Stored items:
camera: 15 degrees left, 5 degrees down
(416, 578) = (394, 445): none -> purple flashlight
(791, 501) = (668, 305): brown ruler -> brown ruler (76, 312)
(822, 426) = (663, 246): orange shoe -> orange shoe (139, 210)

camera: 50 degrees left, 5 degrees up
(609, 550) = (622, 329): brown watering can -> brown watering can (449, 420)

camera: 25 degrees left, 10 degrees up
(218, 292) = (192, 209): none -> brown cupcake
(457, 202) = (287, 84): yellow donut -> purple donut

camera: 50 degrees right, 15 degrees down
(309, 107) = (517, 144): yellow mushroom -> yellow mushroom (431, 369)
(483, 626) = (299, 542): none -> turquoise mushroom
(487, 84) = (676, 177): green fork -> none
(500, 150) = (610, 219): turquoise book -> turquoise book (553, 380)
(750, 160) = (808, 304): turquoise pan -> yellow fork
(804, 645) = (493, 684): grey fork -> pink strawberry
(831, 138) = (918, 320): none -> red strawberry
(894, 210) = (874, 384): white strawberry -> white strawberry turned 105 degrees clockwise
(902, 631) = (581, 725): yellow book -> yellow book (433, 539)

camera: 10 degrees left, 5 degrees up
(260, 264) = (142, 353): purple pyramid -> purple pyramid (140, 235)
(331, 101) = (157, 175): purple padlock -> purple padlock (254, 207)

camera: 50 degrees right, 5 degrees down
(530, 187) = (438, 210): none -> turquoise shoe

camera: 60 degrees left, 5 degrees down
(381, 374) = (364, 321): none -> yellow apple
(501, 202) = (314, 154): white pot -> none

**What you will do:** Beginning with the line that holds "(487, 84) = (676, 177): green fork -> none", copy the entries exactly to their last line, and leave out every earlier line.

**Exercise solution:**
(487, 84) = (676, 177): green fork -> none
(500, 150) = (610, 219): turquoise book -> turquoise book (553, 380)
(750, 160) = (808, 304): turquoise pan -> yellow fork
(804, 645) = (493, 684): grey fork -> pink strawberry
(831, 138) = (918, 320): none -> red strawberry
(894, 210) = (874, 384): white strawberry -> white strawberry turned 105 degrees clockwise
(902, 631) = (581, 725): yellow book -> yellow book (433, 539)

camera: 10 degrees left, 5 degrees up
(260, 264) = (142, 353): purple pyramid -> purple pyramid (140, 235)
(331, 101) = (157, 175): purple padlock -> purple padlock (254, 207)

camera: 50 degrees right, 5 degrees down
(530, 187) = (438, 210): none -> turquoise shoe

camera: 60 degrees left, 5 degrees down
(381, 374) = (364, 321): none -> yellow apple
(501, 202) = (314, 154): white pot -> none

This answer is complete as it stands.